> _Instructions for the task_
Among the lines below, tally those that contain "orange" and respond with the total only.
+ + + +
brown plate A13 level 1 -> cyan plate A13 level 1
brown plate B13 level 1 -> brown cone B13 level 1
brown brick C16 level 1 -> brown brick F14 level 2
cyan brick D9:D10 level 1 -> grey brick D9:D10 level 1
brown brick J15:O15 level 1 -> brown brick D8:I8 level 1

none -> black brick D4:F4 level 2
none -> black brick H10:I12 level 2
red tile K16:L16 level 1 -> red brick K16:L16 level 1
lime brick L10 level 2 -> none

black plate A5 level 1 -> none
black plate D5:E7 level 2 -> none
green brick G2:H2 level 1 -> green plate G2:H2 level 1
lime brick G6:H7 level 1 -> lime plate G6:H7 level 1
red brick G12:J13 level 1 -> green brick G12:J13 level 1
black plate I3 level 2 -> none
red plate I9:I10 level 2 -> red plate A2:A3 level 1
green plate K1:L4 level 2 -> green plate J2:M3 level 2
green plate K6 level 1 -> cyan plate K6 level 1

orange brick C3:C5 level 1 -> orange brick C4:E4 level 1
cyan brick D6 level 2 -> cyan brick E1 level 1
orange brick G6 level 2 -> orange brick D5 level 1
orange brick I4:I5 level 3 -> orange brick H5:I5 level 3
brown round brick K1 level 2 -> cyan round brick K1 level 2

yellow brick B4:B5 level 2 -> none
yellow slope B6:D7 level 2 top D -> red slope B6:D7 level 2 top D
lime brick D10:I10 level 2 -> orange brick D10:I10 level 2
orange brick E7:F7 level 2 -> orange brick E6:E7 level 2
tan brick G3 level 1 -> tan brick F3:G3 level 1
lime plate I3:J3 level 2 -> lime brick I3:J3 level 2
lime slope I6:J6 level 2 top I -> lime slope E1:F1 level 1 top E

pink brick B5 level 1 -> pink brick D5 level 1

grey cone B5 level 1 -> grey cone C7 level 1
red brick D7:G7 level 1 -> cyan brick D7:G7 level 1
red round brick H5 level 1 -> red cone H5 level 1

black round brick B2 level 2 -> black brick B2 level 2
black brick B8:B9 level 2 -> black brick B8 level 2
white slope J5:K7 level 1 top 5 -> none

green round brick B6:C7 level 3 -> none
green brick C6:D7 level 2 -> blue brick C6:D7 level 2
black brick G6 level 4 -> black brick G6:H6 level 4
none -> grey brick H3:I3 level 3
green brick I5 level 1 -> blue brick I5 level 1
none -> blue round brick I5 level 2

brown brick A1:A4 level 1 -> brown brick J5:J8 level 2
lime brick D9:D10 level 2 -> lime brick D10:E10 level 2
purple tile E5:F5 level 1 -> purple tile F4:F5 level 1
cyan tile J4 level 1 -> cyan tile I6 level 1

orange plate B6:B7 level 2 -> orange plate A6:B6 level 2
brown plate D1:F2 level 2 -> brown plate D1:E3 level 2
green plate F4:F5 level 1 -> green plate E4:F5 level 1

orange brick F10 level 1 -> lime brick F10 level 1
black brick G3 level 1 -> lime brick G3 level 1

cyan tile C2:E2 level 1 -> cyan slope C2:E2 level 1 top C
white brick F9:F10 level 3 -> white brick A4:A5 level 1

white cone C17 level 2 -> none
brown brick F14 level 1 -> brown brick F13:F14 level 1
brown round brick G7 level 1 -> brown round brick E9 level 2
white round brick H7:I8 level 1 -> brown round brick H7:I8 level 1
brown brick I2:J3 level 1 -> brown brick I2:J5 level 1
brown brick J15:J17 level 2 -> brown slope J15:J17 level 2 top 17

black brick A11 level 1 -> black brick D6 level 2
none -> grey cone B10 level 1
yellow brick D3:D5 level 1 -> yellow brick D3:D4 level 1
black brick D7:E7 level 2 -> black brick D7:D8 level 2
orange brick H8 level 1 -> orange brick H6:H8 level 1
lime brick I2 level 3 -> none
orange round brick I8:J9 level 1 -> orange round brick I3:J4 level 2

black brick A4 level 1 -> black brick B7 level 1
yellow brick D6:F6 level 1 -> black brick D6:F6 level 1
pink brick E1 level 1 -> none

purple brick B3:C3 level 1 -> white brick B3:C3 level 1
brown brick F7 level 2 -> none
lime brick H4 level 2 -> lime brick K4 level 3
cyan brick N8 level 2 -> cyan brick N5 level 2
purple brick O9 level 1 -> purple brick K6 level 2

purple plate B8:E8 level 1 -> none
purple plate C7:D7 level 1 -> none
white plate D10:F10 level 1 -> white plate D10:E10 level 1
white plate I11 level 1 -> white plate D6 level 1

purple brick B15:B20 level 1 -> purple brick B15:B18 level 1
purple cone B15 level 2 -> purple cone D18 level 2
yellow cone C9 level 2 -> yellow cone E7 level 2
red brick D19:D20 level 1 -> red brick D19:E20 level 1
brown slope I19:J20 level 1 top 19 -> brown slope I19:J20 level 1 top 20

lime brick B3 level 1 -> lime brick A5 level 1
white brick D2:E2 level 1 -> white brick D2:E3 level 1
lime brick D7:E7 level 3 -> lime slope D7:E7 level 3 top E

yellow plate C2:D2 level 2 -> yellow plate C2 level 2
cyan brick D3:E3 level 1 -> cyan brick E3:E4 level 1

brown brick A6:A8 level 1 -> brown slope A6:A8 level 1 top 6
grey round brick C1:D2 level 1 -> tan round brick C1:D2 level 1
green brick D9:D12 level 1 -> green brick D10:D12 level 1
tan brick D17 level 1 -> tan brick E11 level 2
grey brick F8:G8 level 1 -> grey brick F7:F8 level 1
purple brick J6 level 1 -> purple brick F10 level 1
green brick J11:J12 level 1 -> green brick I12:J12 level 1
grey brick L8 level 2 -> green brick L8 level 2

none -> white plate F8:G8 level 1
+ + + +
> _Reply to the task_
9